◆ Task instructions: Everything in the records must be restated exactly, apart from the pictures.

◆ Recorded information:
.....
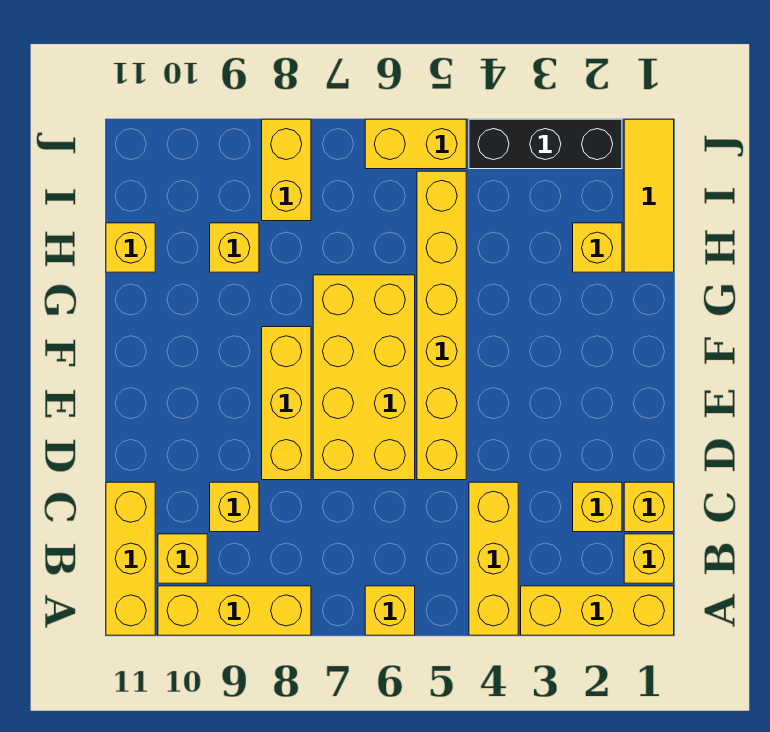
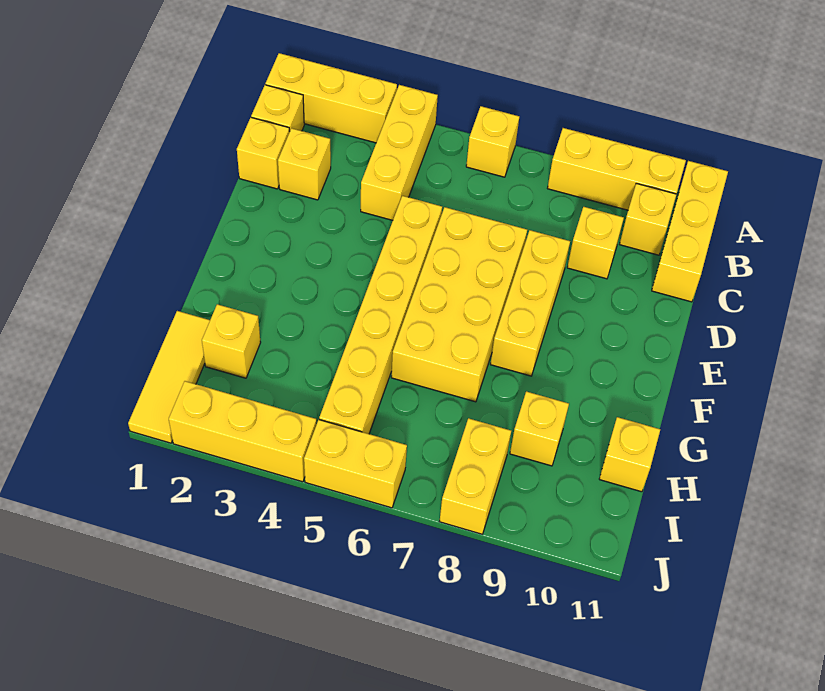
black brick J2:J4 level 1 -> yellow brick J2:J4 level 1

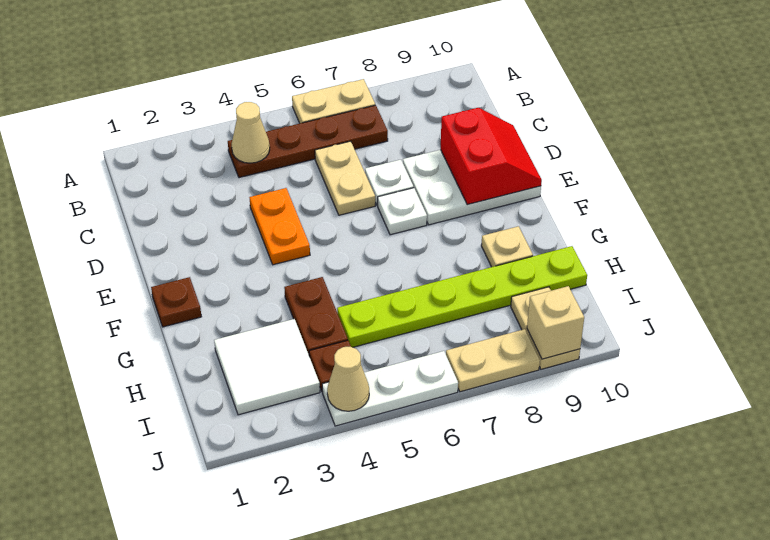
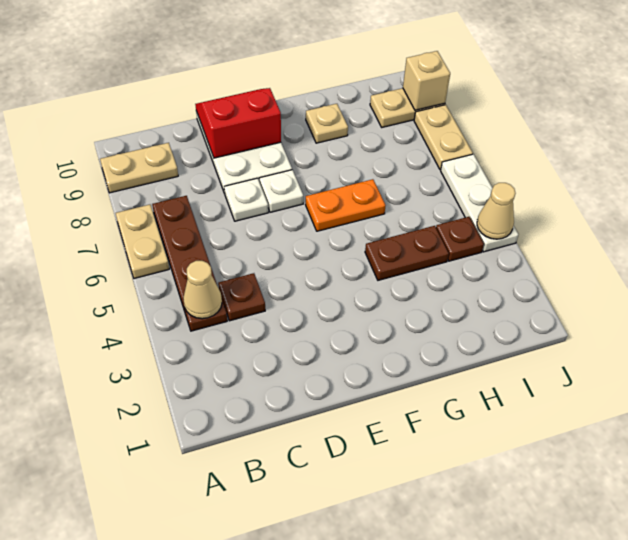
tan plate C6:D6 level 1 -> tan plate A9:B9 level 1
orange plate D4:E4 level 1 -> orange plate F6:G6 level 1
brown plate F1 level 1 -> brown plate C4 level 1
white tile H2:I3 level 1 -> none
lime plate H5:H10 level 1 -> none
.....
◆ Exercise result:
black brick J2:J4 level 1 -> yellow brick J2:J4 level 1

tan plate C6:D6 level 1 -> tan plate A9:B9 level 1
orange plate D4:E4 level 1 -> orange plate F6:G6 level 1
brown plate F1 level 1 -> brown plate C4 level 1
white tile H2:I3 level 1 -> none
lime plate H5:H10 level 1 -> none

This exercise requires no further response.